- _DIRECTIVE_
Write the listing below out again exactly, though only as far as the line with "turquoise pan: [220,172,279,234]", which is included.

= = = =

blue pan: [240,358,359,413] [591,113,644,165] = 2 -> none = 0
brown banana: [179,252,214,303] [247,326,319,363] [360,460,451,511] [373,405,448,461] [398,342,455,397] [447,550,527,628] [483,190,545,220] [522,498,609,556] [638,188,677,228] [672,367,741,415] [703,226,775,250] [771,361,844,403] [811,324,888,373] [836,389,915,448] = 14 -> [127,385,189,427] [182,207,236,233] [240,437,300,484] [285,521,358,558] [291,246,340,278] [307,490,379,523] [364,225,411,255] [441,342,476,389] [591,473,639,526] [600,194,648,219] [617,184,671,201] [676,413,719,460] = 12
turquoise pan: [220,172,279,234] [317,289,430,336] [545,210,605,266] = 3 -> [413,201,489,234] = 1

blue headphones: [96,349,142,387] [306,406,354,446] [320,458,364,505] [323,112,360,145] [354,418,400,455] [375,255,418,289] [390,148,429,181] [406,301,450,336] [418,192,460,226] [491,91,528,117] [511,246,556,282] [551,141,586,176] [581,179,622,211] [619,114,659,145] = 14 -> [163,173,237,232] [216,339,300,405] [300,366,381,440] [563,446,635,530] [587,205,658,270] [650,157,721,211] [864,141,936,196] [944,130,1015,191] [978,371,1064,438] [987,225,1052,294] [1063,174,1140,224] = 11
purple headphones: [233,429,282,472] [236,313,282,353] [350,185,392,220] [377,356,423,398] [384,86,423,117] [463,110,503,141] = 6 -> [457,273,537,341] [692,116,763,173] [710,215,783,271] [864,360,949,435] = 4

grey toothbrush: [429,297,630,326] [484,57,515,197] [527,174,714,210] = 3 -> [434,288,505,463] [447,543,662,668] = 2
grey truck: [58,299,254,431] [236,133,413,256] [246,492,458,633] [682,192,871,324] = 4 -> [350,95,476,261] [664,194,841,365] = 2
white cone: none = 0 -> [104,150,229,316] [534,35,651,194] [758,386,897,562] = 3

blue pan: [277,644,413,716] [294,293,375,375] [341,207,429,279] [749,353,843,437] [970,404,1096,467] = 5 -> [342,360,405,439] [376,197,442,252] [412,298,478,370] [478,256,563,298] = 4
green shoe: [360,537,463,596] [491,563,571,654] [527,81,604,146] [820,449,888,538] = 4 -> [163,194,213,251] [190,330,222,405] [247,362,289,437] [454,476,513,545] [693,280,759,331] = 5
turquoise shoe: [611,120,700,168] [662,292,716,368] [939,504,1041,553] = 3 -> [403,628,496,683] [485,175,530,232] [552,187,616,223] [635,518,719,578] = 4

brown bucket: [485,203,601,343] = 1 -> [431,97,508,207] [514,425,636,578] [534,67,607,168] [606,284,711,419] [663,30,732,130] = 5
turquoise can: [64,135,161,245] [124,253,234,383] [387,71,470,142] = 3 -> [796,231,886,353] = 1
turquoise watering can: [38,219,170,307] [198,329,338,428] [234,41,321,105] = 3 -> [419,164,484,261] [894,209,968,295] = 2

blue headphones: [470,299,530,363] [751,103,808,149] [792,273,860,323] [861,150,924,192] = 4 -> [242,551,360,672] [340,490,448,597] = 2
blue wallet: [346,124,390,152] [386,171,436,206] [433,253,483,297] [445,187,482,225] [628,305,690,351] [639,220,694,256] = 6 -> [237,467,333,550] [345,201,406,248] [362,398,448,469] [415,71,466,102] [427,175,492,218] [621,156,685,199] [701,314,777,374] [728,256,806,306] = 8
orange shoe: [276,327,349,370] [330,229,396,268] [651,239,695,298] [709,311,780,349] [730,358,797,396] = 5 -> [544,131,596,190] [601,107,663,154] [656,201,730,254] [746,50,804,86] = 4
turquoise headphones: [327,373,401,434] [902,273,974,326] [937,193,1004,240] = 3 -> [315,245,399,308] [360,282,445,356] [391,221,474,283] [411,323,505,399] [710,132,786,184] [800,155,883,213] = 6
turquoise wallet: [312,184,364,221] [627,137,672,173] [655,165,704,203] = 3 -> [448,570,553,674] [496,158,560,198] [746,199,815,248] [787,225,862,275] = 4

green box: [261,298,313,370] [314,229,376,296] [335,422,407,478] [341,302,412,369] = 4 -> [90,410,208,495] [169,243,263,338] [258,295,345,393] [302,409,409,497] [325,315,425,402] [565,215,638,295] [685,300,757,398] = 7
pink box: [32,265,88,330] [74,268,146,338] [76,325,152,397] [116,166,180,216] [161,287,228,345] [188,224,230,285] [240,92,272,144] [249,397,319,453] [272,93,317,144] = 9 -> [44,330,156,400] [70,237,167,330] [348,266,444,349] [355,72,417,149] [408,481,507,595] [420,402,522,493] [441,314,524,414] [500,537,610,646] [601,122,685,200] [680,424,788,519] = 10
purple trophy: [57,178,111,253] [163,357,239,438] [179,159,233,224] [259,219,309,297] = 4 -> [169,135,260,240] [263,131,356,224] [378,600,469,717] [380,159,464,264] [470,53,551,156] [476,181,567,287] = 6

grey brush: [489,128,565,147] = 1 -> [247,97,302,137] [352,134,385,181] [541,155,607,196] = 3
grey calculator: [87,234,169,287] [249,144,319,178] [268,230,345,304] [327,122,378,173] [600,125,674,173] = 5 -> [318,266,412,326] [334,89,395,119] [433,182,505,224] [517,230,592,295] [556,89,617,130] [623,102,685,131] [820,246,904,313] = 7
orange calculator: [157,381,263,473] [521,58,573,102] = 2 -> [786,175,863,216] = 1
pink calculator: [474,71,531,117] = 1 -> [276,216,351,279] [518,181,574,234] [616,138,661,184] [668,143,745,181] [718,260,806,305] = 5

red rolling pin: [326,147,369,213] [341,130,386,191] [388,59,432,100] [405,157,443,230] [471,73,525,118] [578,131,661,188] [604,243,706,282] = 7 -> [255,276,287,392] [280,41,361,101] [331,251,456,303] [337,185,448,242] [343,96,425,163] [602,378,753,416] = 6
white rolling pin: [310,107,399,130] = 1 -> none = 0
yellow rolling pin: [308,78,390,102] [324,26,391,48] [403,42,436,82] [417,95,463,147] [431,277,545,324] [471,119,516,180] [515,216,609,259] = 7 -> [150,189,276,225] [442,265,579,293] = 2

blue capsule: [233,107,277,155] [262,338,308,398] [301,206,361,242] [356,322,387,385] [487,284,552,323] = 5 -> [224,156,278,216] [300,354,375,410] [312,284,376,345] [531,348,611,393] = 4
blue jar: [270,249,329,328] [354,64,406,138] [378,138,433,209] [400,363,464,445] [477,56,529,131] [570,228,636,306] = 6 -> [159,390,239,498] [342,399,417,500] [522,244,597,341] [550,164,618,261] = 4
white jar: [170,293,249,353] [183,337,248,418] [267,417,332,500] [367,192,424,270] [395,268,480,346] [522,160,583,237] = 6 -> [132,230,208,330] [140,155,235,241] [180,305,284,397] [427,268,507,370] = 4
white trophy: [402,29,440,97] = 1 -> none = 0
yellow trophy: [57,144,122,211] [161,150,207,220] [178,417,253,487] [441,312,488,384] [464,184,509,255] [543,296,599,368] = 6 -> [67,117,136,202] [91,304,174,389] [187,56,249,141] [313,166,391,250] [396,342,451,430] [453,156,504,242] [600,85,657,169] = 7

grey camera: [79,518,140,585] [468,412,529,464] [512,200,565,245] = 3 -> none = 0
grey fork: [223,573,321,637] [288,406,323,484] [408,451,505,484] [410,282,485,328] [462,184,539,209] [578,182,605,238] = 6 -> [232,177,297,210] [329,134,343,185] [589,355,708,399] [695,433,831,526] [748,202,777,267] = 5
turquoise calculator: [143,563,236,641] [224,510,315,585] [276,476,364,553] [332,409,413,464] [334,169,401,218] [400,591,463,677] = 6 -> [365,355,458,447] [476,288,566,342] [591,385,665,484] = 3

= = = =

- _REPLY_
blue pan: [240,358,359,413] [591,113,644,165] = 2 -> none = 0
brown banana: [179,252,214,303] [247,326,319,363] [360,460,451,511] [373,405,448,461] [398,342,455,397] [447,550,527,628] [483,190,545,220] [522,498,609,556] [638,188,677,228] [672,367,741,415] [703,226,775,250] [771,361,844,403] [811,324,888,373] [836,389,915,448] = 14 -> [127,385,189,427] [182,207,236,233] [240,437,300,484] [285,521,358,558] [291,246,340,278] [307,490,379,523] [364,225,411,255] [441,342,476,389] [591,473,639,526] [600,194,648,219] [617,184,671,201] [676,413,719,460] = 12
turquoise pan: [220,172,279,234] [317,289,430,336] [545,210,605,266] = 3 -> [413,201,489,234] = 1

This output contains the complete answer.